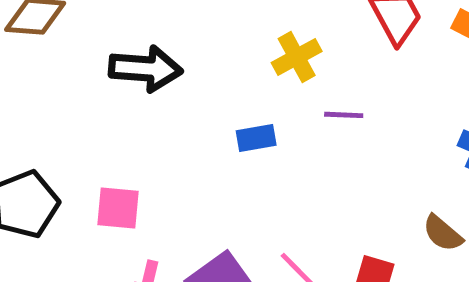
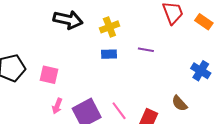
yellow cross: (297, 57) -> (109, 27), moved

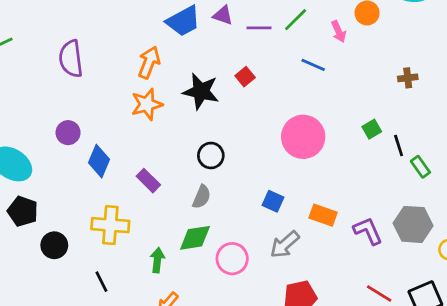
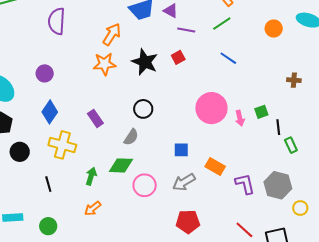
purple line: (259, 28) -> (186, 30), moved
pink arrow: (339, 31) -> (240, 118), moved
blue diamond: (99, 161) -> (50, 112), moved
blue square: (273, 201) -> (181, 150), turned -35

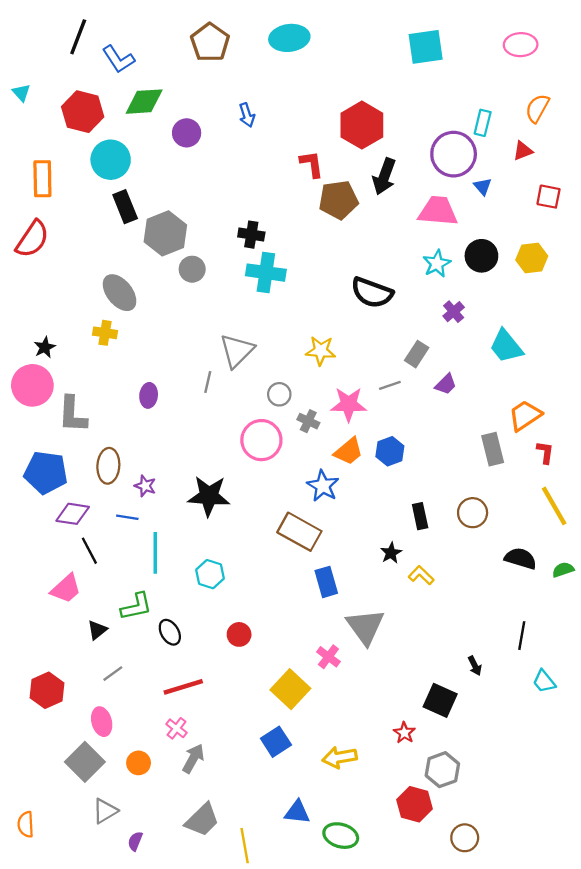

* REQUIRED ACTION
Wherever the string "moved" is found in the listing above, copy the line that contains it.

* EXERCISE OUTPUT
yellow cross: (297, 57) -> (109, 27), moved
purple line: (259, 28) -> (186, 30), moved
pink arrow: (339, 31) -> (240, 118), moved
blue diamond: (99, 161) -> (50, 112), moved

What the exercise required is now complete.